Segment Open

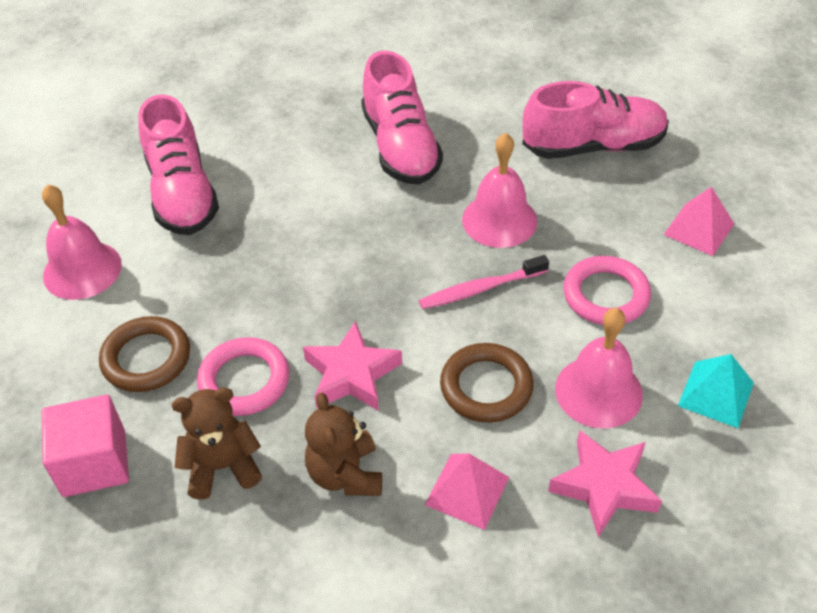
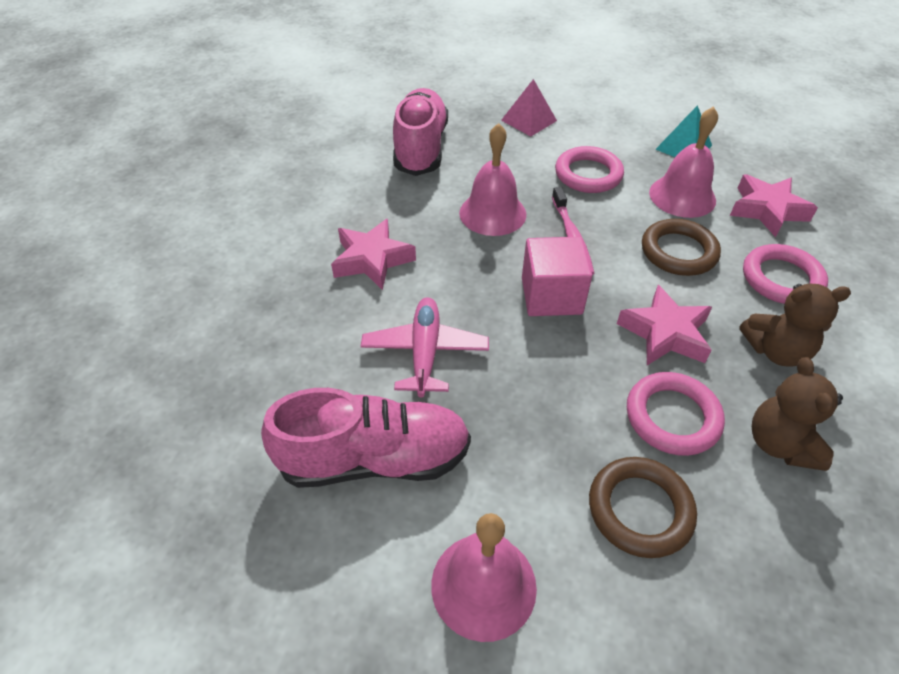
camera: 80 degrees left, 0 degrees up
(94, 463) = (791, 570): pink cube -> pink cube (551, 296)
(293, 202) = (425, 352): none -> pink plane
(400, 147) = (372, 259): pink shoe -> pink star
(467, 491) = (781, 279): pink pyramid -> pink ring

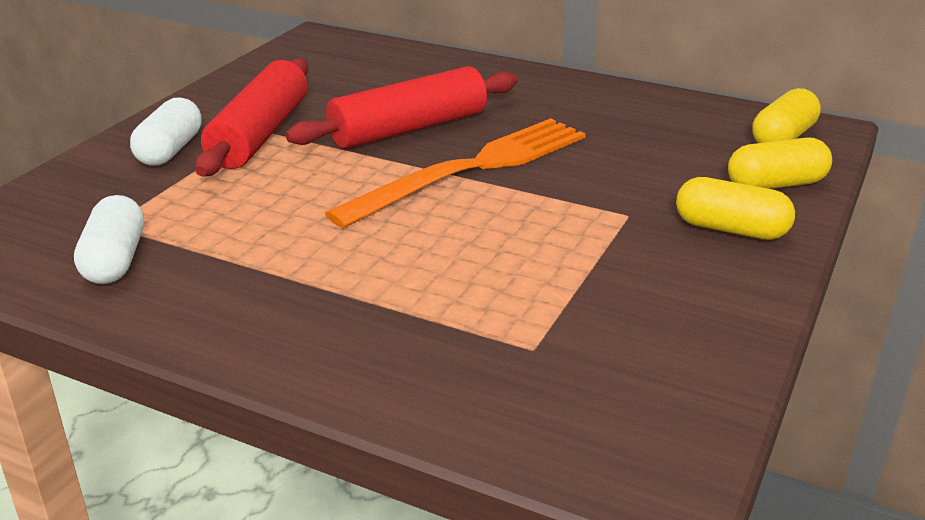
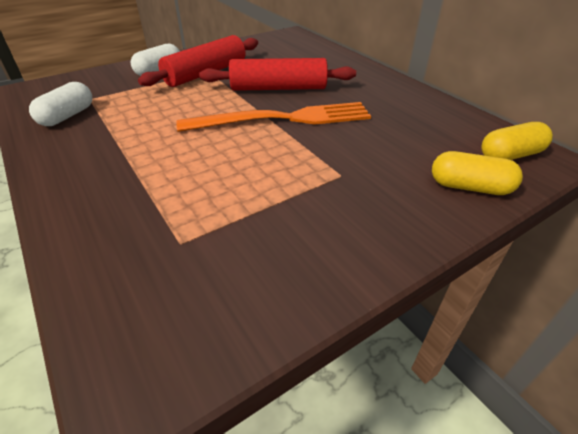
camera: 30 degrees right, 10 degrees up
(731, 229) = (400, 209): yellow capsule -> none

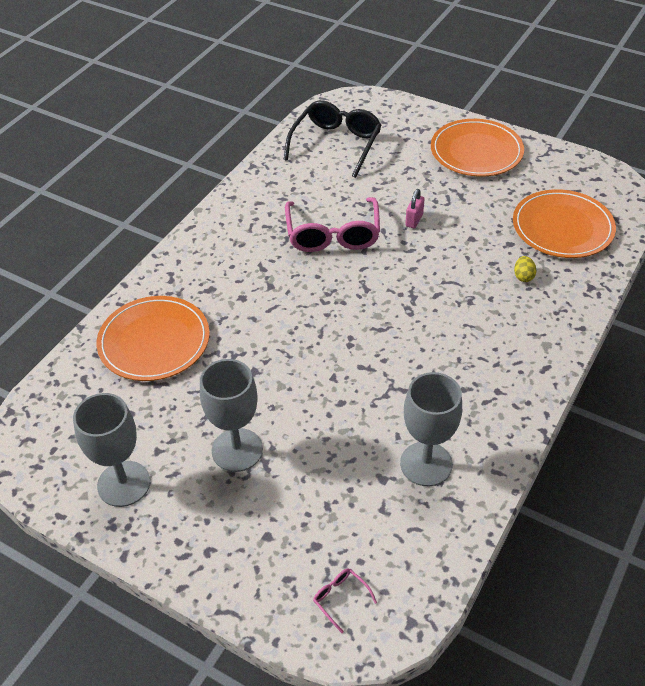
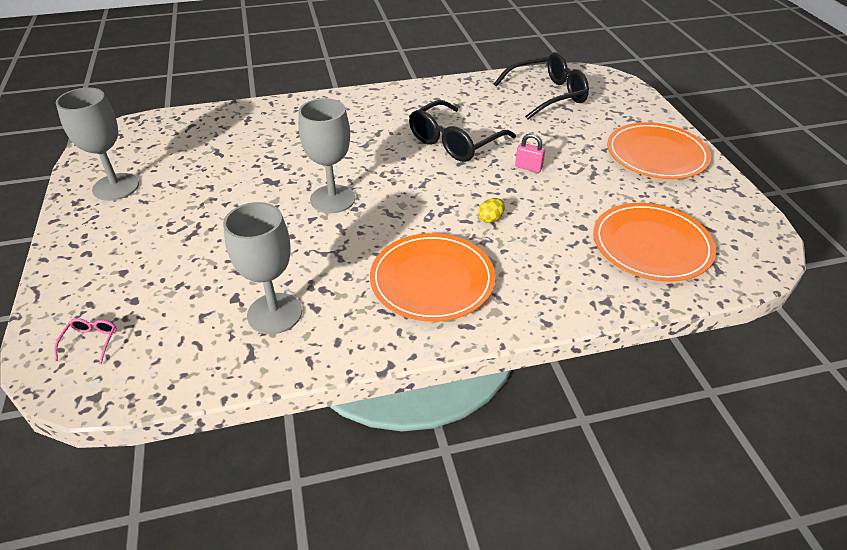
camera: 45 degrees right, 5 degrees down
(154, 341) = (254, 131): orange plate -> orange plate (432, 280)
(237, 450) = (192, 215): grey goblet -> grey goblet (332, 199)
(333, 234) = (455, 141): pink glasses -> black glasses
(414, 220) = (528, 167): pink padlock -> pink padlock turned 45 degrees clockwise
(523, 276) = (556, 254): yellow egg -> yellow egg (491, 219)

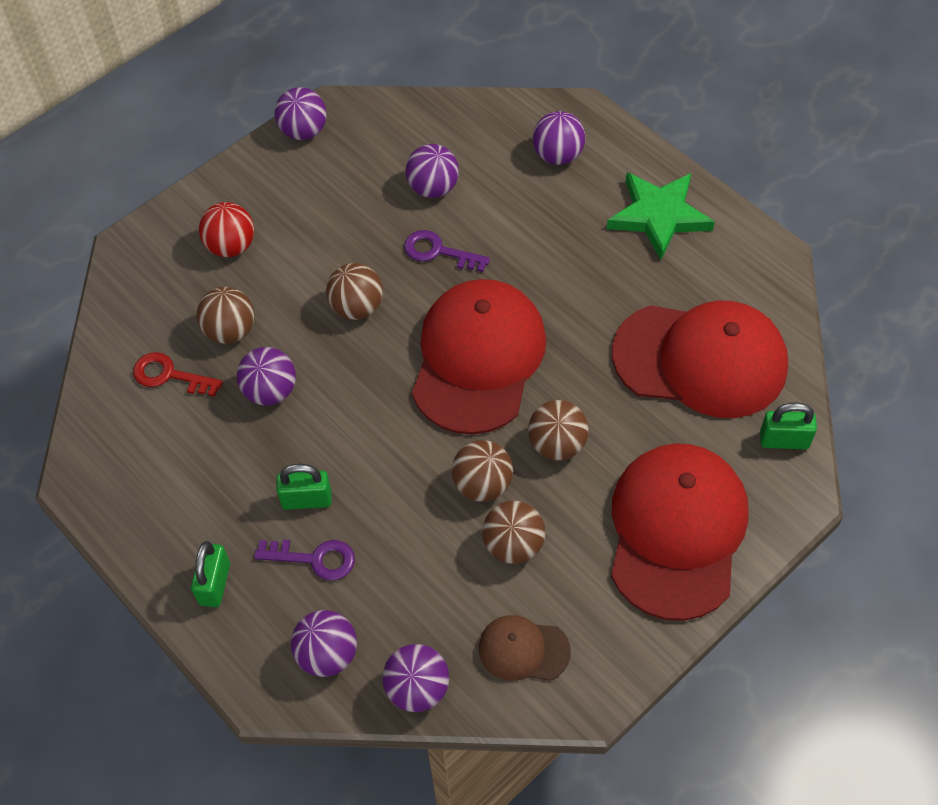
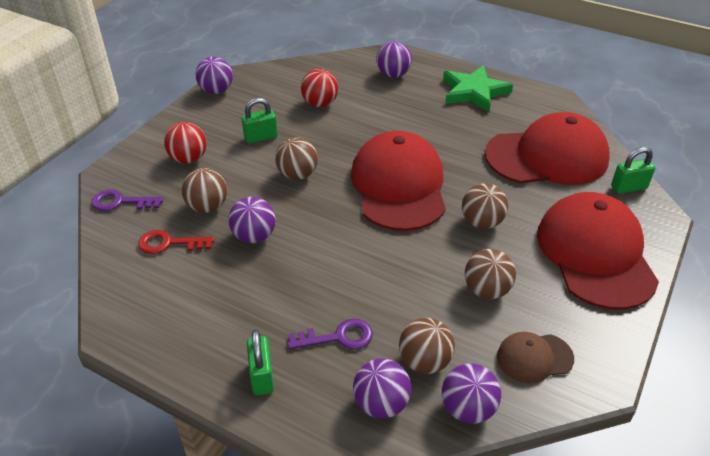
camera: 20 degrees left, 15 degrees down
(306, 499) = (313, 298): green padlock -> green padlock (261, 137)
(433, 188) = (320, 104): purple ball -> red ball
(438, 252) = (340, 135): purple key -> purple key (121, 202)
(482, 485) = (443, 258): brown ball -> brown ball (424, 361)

Segment Closed

Begin at the line containing "camera: 30 degrees right, 10 degrees up" and restate exactly every line through the end of the material, skipping the pictures.

Written response>
camera: 30 degrees right, 10 degrees up
(731, 229) = (400, 209): yellow capsule -> none

camera: 45 degrees right, 5 degrees down
(154, 341) = (254, 131): orange plate -> orange plate (432, 280)
(237, 450) = (192, 215): grey goblet -> grey goblet (332, 199)
(333, 234) = (455, 141): pink glasses -> black glasses
(414, 220) = (528, 167): pink padlock -> pink padlock turned 45 degrees clockwise
(523, 276) = (556, 254): yellow egg -> yellow egg (491, 219)

camera: 20 degrees left, 15 degrees down
(306, 499) = (313, 298): green padlock -> green padlock (261, 137)
(433, 188) = (320, 104): purple ball -> red ball
(438, 252) = (340, 135): purple key -> purple key (121, 202)
(482, 485) = (443, 258): brown ball -> brown ball (424, 361)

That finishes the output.